■ **Task goal**: Your answer must contain each line of the listing in which "camera" appears, copied in full.

■ **Data under study**:
=== Begin Enclosure ===
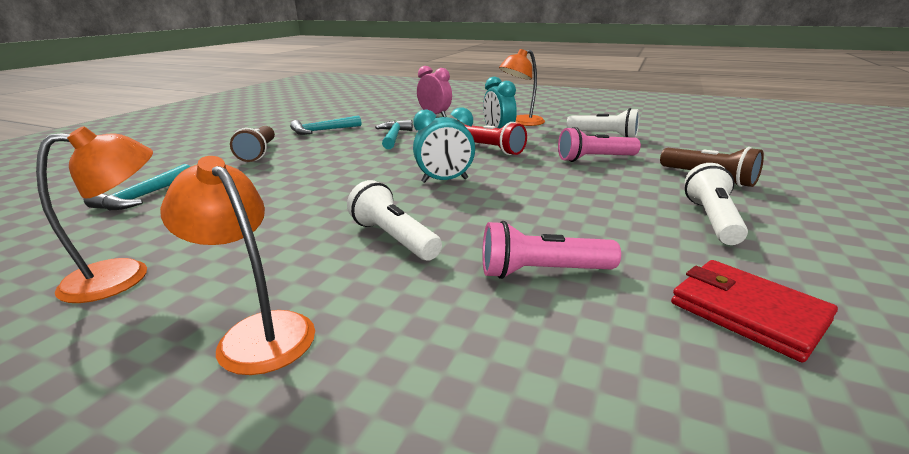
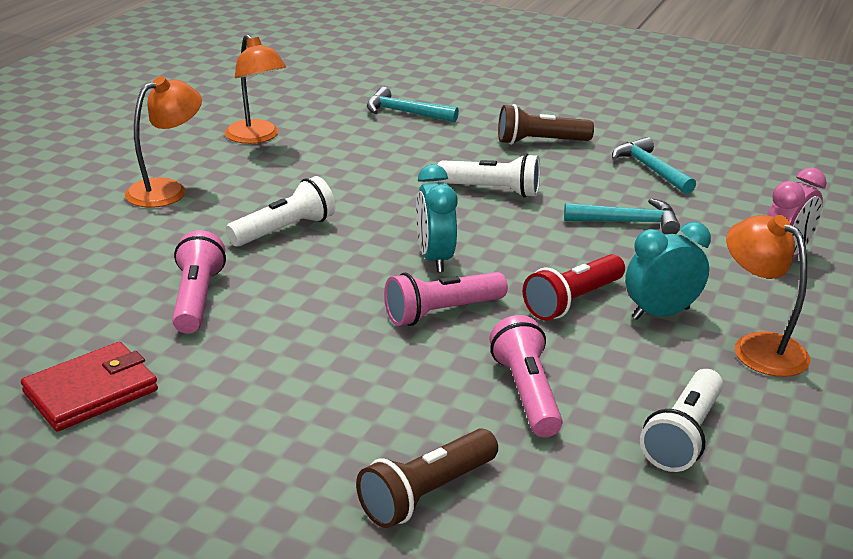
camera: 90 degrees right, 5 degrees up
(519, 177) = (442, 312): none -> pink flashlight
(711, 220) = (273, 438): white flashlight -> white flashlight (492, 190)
=== End Enclosure ===
=== Begin Enclosure ===
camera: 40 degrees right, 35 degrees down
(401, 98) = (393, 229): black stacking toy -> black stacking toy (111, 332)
=== End Enclosure ===
■ **Solution to the exercise**:
camera: 90 degrees right, 5 degrees up
camera: 40 degrees right, 35 degrees down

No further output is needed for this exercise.